**Exercise prompt:** Among the lines of data below, reproduce only those from the one with "orange ellipse: rotated" through the one with "gray diamond: moved 62 px left, 16 px down", exactly as they stand, both ends included.

**Dataset content:**
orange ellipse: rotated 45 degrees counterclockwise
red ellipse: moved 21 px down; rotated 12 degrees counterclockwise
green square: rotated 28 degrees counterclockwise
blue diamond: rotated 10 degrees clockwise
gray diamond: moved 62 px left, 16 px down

--

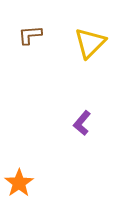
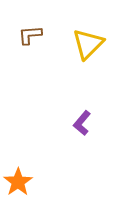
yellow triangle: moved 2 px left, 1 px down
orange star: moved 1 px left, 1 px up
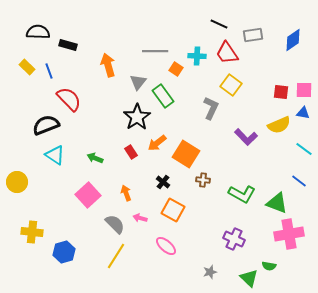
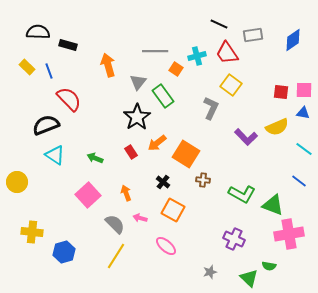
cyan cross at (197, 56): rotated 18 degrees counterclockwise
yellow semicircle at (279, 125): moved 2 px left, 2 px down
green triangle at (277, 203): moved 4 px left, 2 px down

**Exercise answer:**
orange ellipse: rotated 45 degrees counterclockwise
red ellipse: moved 21 px down; rotated 12 degrees counterclockwise
green square: rotated 28 degrees counterclockwise
blue diamond: rotated 10 degrees clockwise
gray diamond: moved 62 px left, 16 px down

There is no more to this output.